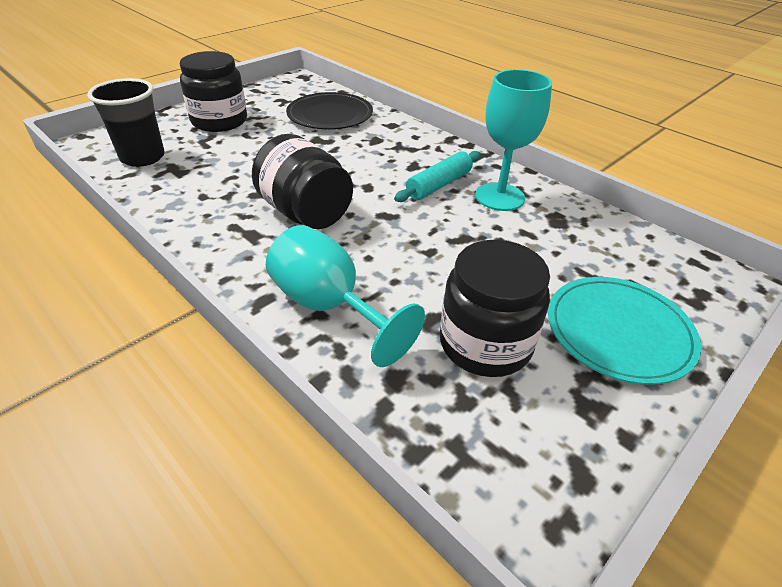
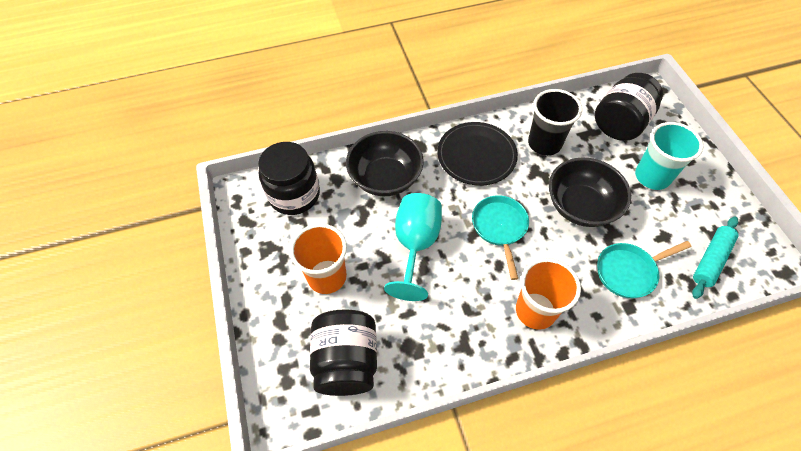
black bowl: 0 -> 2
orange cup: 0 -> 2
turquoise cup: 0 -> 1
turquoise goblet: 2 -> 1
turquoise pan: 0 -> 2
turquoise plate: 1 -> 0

----

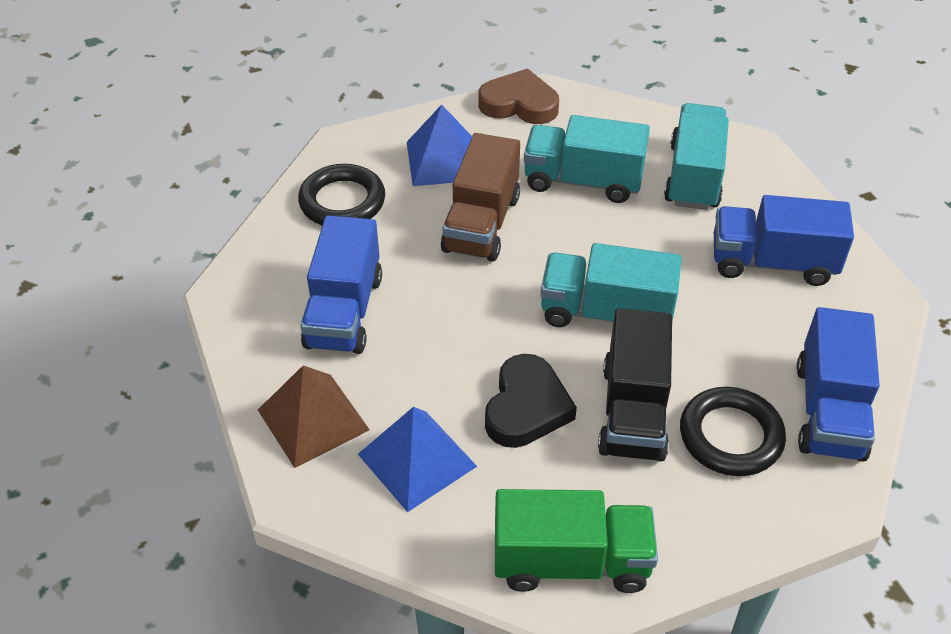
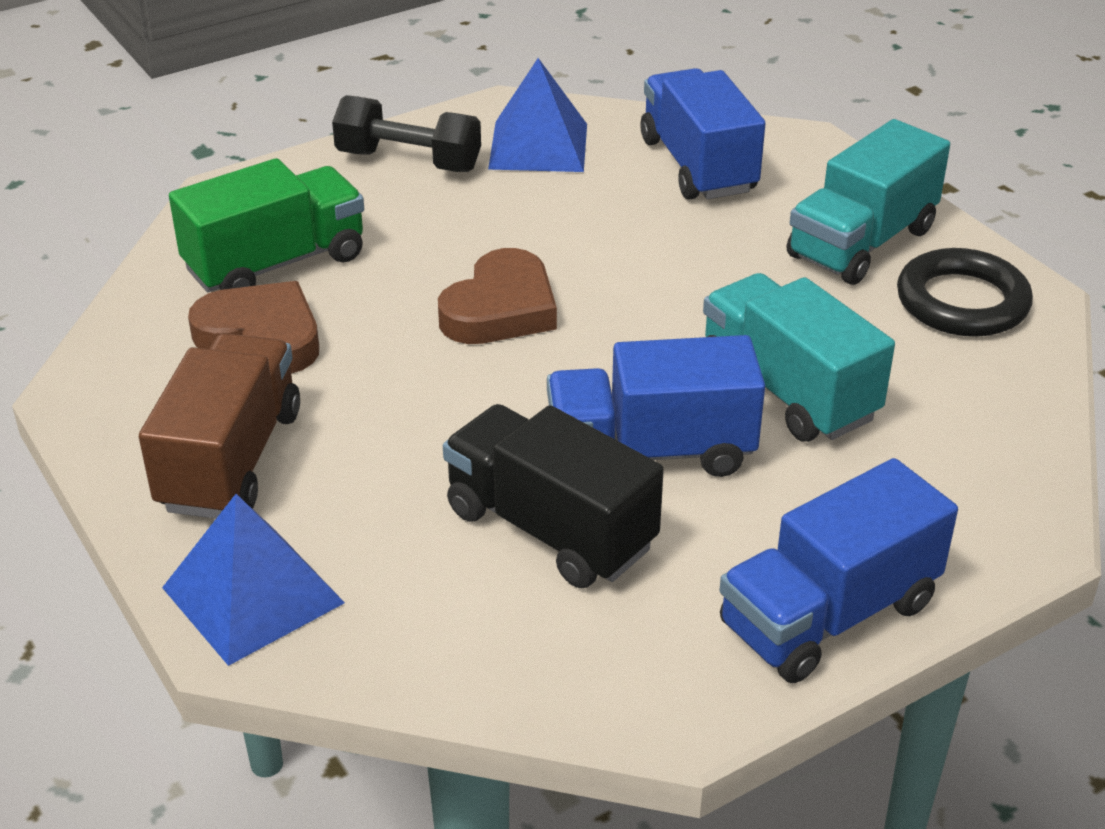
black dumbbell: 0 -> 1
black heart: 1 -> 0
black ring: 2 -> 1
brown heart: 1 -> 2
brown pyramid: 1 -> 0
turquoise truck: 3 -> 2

----

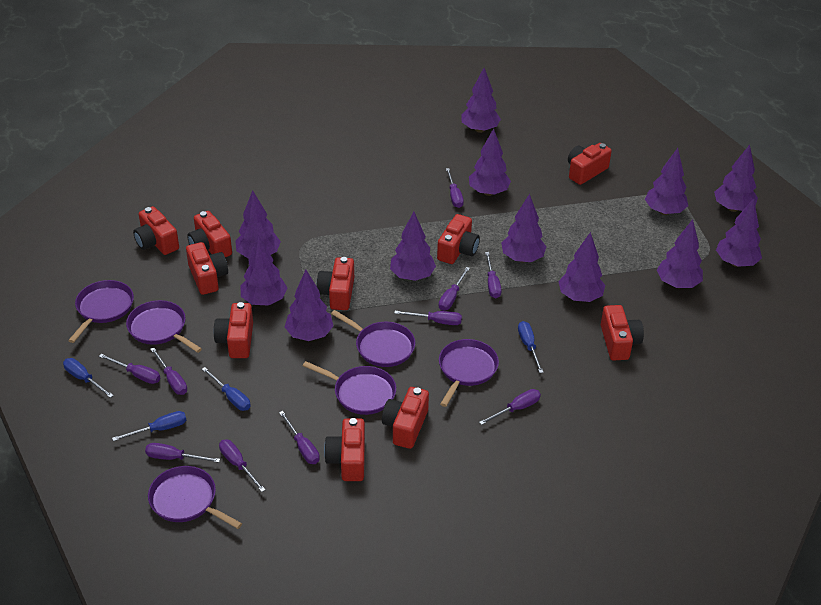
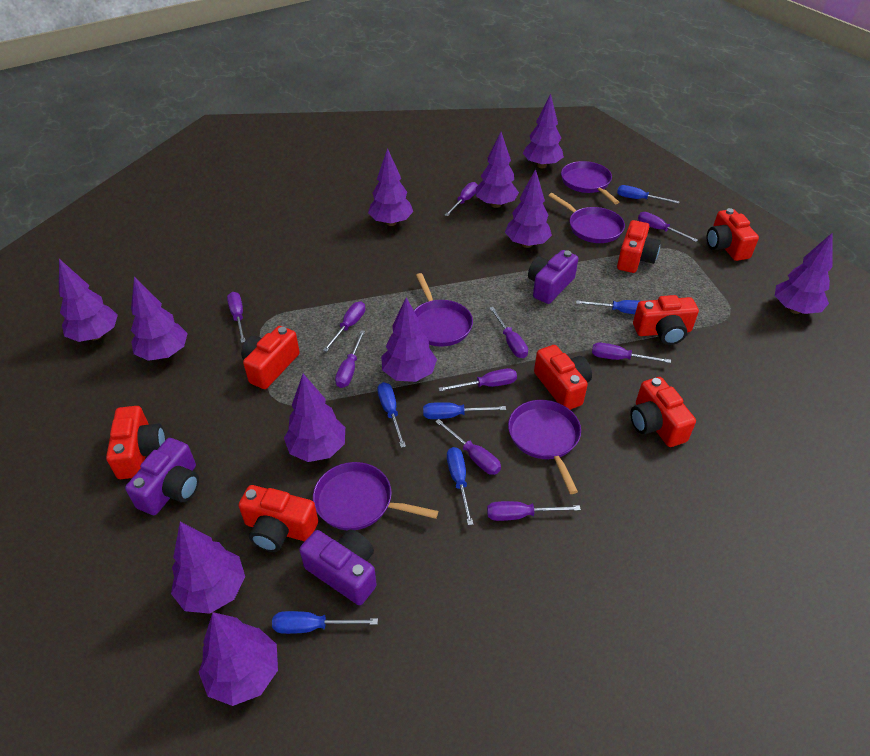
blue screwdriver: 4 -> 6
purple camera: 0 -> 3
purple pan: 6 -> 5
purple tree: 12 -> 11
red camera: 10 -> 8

----

= Task directions =
In the listing above, find the line with "turquoise goblet: 2 -> 1" and the line with "turquoise plate: 1 -> 0", then print exactly those two lines and every line between them, and nothing more.

= Your solution =
turquoise goblet: 2 -> 1
turquoise pan: 0 -> 2
turquoise plate: 1 -> 0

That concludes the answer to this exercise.